[A block of data]
------------------------------------------------
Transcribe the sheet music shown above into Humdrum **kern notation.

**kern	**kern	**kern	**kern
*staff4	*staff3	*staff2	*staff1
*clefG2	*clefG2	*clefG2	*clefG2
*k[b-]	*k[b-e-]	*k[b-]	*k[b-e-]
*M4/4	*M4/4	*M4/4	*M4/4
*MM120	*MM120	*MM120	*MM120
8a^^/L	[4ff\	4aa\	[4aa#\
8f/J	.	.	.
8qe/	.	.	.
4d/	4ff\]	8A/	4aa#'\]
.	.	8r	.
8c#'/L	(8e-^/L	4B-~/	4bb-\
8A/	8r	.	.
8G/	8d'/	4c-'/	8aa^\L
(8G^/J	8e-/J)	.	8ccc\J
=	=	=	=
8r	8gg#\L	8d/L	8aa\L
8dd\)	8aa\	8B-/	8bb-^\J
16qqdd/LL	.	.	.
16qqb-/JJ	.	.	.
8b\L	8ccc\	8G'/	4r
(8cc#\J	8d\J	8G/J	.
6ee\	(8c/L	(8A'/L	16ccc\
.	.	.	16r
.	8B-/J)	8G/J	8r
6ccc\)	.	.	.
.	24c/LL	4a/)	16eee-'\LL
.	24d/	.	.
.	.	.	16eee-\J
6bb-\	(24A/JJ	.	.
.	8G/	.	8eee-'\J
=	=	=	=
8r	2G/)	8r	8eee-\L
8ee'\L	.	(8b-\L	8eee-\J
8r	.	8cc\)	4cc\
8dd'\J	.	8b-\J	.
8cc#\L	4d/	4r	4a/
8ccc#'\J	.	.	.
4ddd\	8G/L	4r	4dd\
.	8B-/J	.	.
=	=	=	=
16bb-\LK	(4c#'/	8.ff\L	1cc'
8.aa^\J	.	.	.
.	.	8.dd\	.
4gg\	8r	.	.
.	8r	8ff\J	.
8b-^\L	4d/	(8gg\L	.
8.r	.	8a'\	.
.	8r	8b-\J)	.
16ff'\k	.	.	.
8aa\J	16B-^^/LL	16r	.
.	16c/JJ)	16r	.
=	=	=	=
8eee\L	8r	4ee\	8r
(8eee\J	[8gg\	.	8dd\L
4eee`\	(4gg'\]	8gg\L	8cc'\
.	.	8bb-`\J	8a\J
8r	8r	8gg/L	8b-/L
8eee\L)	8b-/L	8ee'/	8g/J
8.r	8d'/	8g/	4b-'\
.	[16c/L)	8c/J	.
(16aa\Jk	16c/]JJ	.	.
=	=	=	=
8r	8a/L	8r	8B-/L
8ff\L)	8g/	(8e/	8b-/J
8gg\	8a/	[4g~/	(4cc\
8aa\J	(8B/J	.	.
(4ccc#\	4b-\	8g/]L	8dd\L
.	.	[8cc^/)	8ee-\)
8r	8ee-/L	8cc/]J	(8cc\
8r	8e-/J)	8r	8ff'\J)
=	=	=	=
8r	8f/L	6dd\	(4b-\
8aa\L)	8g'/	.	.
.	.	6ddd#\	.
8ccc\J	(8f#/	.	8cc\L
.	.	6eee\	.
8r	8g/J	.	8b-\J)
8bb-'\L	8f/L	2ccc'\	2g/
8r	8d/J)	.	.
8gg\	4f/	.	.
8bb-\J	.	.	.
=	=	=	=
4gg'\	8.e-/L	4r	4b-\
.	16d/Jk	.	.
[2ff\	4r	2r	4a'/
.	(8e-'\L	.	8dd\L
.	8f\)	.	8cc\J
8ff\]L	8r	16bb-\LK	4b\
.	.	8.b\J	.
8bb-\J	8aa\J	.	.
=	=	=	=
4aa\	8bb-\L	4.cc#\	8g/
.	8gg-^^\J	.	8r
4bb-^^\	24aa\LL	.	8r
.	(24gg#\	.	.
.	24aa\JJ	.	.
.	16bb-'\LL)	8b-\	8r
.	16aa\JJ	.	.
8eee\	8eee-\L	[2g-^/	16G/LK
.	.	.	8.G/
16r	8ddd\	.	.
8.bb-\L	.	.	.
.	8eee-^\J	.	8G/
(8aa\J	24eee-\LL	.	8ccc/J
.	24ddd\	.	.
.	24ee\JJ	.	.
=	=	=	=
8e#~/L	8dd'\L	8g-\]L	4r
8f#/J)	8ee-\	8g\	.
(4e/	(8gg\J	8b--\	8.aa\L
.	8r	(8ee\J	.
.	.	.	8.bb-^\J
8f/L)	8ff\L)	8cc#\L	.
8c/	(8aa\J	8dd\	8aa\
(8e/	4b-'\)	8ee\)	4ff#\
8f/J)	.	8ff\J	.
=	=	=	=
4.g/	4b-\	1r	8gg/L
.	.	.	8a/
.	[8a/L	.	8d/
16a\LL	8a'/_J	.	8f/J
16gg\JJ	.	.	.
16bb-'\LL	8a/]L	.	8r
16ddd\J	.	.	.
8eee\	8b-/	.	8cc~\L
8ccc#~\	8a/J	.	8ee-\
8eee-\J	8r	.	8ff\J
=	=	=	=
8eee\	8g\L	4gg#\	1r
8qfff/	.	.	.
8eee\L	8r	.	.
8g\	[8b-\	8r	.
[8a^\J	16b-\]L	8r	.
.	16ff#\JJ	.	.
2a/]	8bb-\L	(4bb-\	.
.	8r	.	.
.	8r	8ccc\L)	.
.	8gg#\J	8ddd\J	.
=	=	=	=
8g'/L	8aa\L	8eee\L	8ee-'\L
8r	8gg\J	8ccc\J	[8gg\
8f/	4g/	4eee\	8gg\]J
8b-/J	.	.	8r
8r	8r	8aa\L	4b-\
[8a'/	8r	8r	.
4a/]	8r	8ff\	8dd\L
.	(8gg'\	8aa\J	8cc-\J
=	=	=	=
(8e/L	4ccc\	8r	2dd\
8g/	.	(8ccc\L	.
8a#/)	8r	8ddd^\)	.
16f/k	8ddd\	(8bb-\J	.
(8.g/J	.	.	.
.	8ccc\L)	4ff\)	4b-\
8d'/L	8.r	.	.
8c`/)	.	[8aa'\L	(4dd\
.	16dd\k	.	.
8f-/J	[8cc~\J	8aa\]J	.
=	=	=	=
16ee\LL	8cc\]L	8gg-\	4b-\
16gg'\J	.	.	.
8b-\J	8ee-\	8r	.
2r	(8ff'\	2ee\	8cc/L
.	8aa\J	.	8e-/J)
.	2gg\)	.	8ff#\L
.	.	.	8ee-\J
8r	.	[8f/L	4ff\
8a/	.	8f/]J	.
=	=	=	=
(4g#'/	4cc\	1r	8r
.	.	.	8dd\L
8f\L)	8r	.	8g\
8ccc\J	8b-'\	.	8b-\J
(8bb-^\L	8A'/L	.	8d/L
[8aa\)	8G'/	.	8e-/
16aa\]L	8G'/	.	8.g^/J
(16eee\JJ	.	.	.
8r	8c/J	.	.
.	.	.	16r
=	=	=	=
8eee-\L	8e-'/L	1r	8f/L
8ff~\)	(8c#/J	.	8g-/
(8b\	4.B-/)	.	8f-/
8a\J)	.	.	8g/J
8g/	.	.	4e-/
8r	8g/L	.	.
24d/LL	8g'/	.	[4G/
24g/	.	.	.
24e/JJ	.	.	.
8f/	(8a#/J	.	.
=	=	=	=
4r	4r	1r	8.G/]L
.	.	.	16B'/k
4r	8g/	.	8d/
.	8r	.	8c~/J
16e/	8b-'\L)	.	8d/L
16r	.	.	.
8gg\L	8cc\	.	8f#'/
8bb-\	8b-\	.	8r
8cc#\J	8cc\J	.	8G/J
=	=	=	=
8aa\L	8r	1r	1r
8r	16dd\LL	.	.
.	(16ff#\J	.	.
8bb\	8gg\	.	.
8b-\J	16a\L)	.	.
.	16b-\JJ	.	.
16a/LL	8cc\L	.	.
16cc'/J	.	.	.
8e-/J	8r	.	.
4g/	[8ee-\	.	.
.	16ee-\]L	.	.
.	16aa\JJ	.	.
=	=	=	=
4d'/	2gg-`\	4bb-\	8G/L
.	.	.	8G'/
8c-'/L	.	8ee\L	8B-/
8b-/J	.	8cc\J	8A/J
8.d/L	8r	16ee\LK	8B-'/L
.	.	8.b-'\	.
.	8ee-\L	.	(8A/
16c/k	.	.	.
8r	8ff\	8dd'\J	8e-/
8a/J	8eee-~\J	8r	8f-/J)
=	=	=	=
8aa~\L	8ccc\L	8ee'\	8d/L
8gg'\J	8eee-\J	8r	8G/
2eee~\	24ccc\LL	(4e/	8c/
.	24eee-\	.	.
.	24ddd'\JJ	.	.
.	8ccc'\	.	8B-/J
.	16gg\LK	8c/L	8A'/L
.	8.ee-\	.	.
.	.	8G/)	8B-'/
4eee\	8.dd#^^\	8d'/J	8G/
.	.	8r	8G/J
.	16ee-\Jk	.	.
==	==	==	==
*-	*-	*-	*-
------------------------------------------------
• Stated goal:
Count how many lines of the material above contain the string "kern". Reply with the number alone.

• Output below:
2